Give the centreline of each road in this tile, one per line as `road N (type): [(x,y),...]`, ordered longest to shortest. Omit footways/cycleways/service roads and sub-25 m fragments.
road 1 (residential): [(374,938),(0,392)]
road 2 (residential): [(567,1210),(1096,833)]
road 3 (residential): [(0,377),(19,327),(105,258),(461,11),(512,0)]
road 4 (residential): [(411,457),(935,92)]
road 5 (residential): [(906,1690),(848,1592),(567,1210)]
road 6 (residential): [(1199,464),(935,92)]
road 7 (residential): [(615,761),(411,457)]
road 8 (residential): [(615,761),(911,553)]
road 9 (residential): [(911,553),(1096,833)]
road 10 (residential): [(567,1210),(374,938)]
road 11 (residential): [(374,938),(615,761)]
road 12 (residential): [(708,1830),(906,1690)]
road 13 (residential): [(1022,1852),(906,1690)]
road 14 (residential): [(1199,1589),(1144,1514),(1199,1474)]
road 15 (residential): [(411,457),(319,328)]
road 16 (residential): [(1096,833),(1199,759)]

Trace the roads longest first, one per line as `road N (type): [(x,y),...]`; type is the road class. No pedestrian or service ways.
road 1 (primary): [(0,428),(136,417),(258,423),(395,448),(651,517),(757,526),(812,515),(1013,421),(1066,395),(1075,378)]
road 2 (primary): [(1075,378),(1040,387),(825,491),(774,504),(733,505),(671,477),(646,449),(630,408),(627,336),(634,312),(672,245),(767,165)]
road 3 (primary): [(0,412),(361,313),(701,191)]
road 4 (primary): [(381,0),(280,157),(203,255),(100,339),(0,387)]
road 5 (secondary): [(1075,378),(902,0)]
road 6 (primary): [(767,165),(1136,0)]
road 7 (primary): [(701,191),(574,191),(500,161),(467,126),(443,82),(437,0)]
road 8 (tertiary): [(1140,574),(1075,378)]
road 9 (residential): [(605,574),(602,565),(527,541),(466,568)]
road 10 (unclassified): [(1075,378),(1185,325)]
------------------------------------------------------------------------
EXERCISE INSTRUCTIONS » The full listing, repeated exactly, is the expected answer.

TASK SOLUTION »
Give the centreline of each road in this tile, one per line as `road N (type): [(x,y),...]`, ordered longest to shortest. Omit footways/cycleways/service roads and sub-25 m fragments.
road 1 (residential): [(374,938),(0,392)]
road 2 (residential): [(567,1210),(1096,833)]
road 3 (residential): [(0,377),(19,327),(105,258),(461,11),(512,0)]
road 4 (residential): [(411,457),(935,92)]
road 5 (residential): [(906,1690),(848,1592),(567,1210)]
road 6 (residential): [(1199,464),(935,92)]
road 7 (residential): [(615,761),(411,457)]
road 8 (residential): [(615,761),(911,553)]
road 9 (residential): [(911,553),(1096,833)]
road 10 (residential): [(567,1210),(374,938)]
road 11 (residential): [(374,938),(615,761)]
road 12 (residential): [(708,1830),(906,1690)]
road 13 (residential): [(1022,1852),(906,1690)]
road 14 (residential): [(1199,1589),(1144,1514),(1199,1474)]
road 15 (residential): [(411,457),(319,328)]
road 16 (residential): [(1096,833),(1199,759)]

Trace the roads longest first, one per line as `road N (type): [(x,y),...]`; type is the road class. No pedestrian or service ways.
road 1 (primary): [(0,428),(136,417),(258,423),(395,448),(651,517),(757,526),(812,515),(1013,421),(1066,395),(1075,378)]
road 2 (primary): [(1075,378),(1040,387),(825,491),(774,504),(733,505),(671,477),(646,449),(630,408),(627,336),(634,312),(672,245),(767,165)]
road 3 (primary): [(0,412),(361,313),(701,191)]
road 4 (primary): [(381,0),(280,157),(203,255),(100,339),(0,387)]
road 5 (secondary): [(1075,378),(902,0)]
road 6 (primary): [(767,165),(1136,0)]
road 7 (primary): [(701,191),(574,191),(500,161),(467,126),(443,82),(437,0)]
road 8 (tertiary): [(1140,574),(1075,378)]
road 9 (residential): [(605,574),(602,565),(527,541),(466,568)]
road 10 (unclassified): [(1075,378),(1185,325)]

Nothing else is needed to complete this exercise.